Coordinate-based object records:
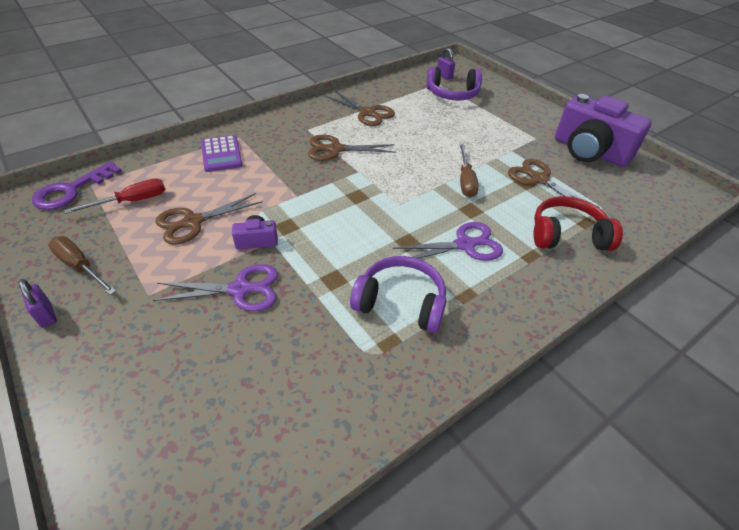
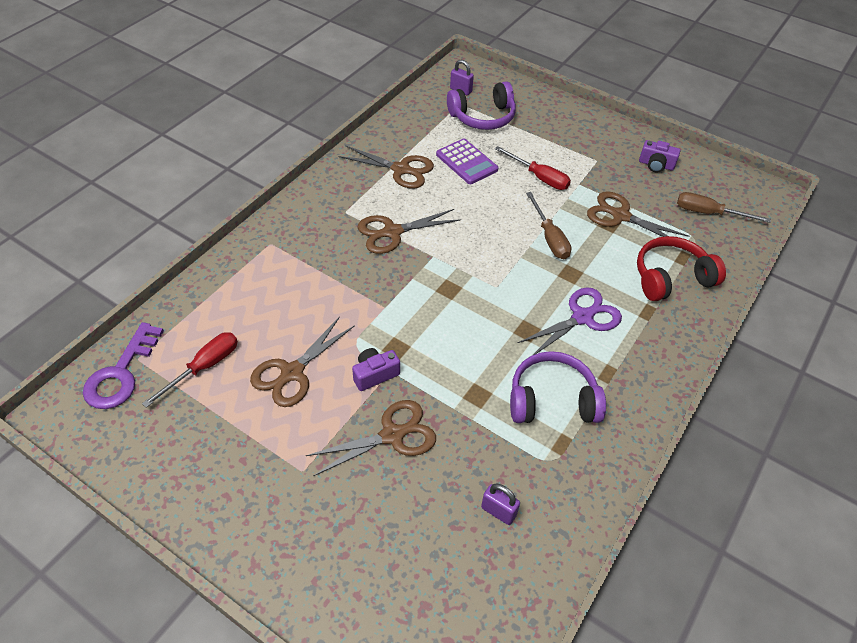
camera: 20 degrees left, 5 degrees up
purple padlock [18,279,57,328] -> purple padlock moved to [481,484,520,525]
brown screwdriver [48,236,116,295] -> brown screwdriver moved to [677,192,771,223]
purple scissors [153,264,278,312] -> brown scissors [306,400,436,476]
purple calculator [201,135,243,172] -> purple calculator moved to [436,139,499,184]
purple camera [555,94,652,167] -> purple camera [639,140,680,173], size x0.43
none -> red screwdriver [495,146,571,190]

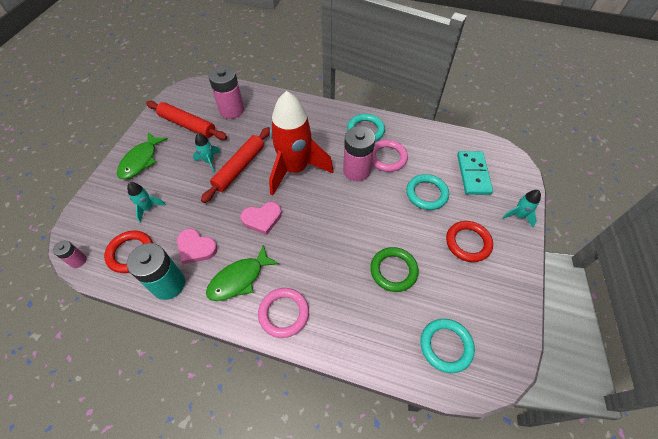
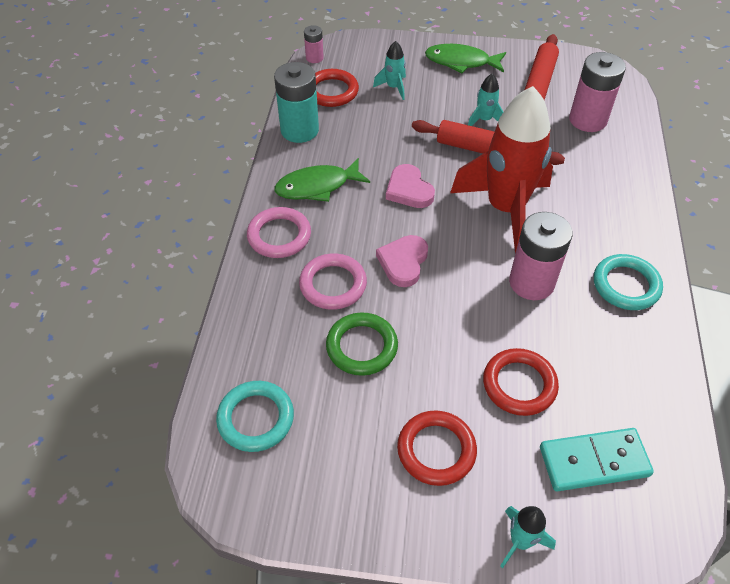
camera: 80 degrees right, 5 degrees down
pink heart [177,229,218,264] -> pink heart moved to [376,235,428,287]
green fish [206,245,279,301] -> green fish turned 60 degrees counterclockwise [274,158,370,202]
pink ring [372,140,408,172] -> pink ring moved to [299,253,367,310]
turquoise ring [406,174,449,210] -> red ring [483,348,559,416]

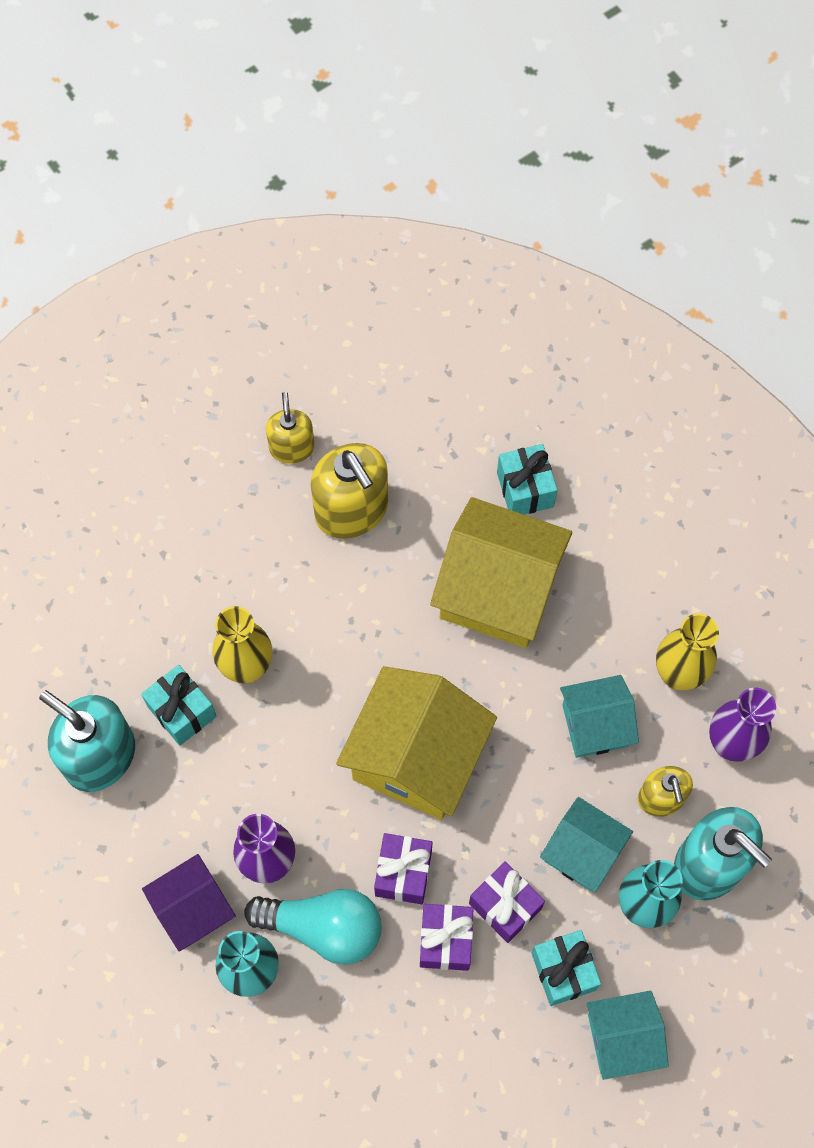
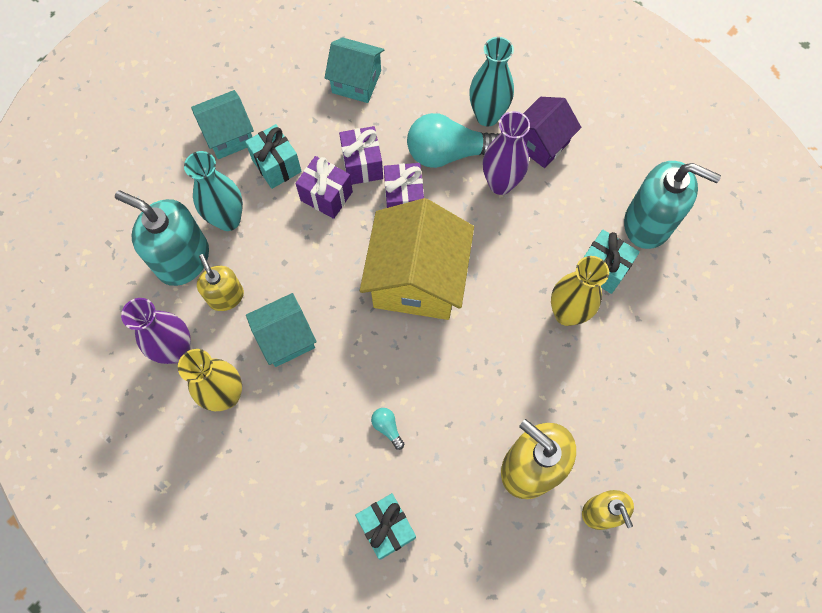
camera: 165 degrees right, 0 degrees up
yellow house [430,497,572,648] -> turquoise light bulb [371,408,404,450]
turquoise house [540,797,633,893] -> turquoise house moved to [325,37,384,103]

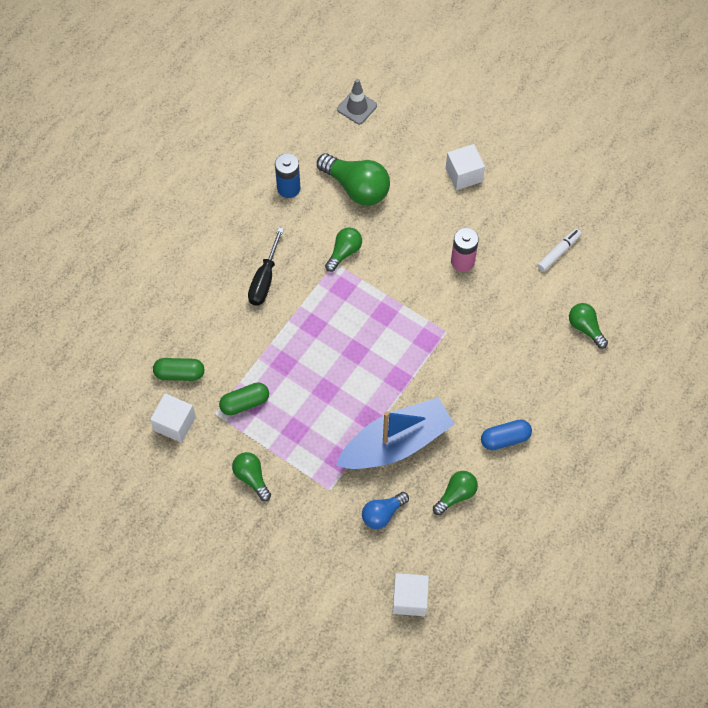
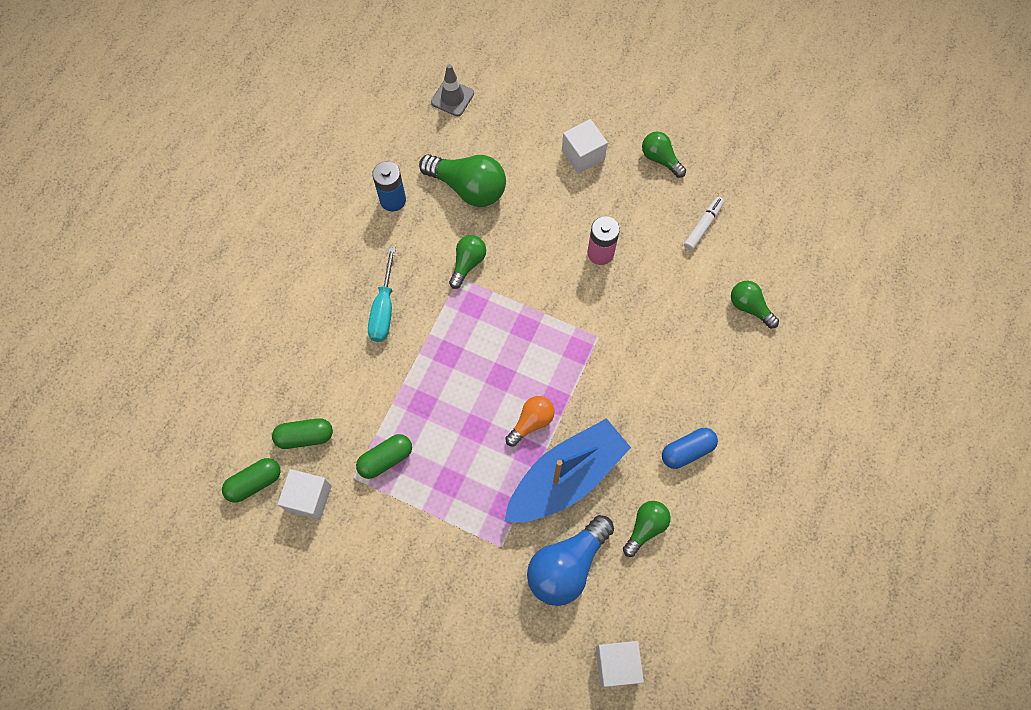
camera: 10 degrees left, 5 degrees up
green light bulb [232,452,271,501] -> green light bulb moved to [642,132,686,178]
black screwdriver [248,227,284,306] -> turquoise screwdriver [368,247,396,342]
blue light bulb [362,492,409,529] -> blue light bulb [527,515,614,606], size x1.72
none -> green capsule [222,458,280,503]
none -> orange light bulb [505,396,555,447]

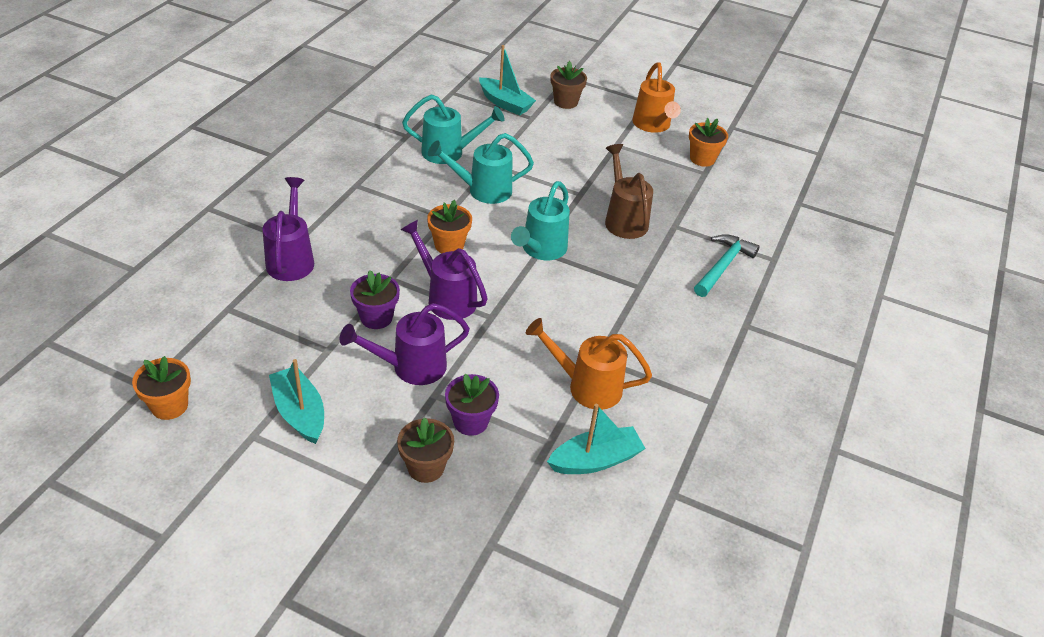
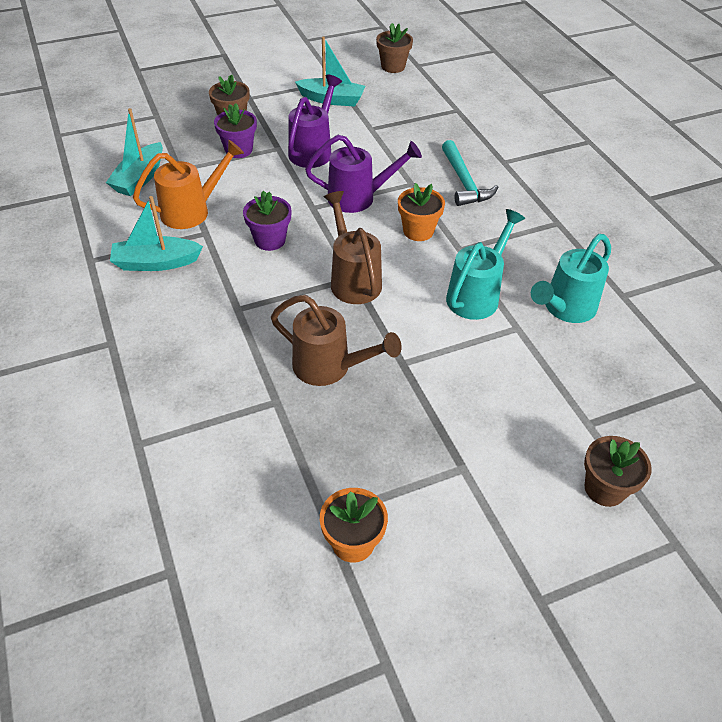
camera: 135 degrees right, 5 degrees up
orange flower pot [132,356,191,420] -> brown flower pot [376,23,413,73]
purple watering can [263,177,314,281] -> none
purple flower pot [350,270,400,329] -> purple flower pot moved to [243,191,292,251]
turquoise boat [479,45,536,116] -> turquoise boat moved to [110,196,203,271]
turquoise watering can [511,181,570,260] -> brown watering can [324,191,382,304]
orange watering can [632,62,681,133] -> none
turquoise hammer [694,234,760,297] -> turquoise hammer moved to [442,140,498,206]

About this task: Write out the data once more exactly, omitting the pictures.

Solution to this problem:
camera: 20 degrees left, 5 degrees up
purple padlock [18,279,57,328] -> purple padlock moved to [481,484,520,525]
brown screwdriver [48,236,116,295] -> brown screwdriver moved to [677,192,771,223]
purple scissors [153,264,278,312] -> brown scissors [306,400,436,476]
purple calculator [201,135,243,172] -> purple calculator moved to [436,139,499,184]
purple camera [555,94,652,167] -> purple camera [639,140,680,173], size x0.43
none -> red screwdriver [495,146,571,190]

camera: 80 degrees right, 5 degrees down
pink heart [177,229,218,264] -> pink heart moved to [376,235,428,287]
green fish [206,245,279,301] -> green fish turned 60 degrees counterclockwise [274,158,370,202]
pink ring [372,140,408,172] -> pink ring moved to [299,253,367,310]
turquoise ring [406,174,449,210] -> red ring [483,348,559,416]

camera: 165 degrees right, 0 degrees up
yellow house [430,497,572,648] -> turquoise light bulb [371,408,404,450]
turquoise house [540,797,633,893] -> turquoise house moved to [325,37,384,103]

camera: 10 degrees left, 5 degrees up
green light bulb [232,452,271,501] -> green light bulb moved to [642,132,686,178]
black screwdriver [248,227,284,306] -> turquoise screwdriver [368,247,396,342]
blue light bulb [362,492,409,529] -> blue light bulb [527,515,614,606], size x1.72
none -> green capsule [222,458,280,503]
none -> orange light bulb [505,396,555,447]

camera: 135 degrees right, 5 degrees up
orange flower pot [132,356,191,420] -> brown flower pot [376,23,413,73]
purple watering can [263,177,314,281] -> none
purple flower pot [350,270,400,329] -> purple flower pot moved to [243,191,292,251]
turquoise boat [479,45,536,116] -> turquoise boat moved to [110,196,203,271]
turquoise watering can [511,181,570,260] -> brown watering can [324,191,382,304]
orange watering can [632,62,681,133] -> none
turquoise hammer [694,234,760,297] -> turquoise hammer moved to [442,140,498,206]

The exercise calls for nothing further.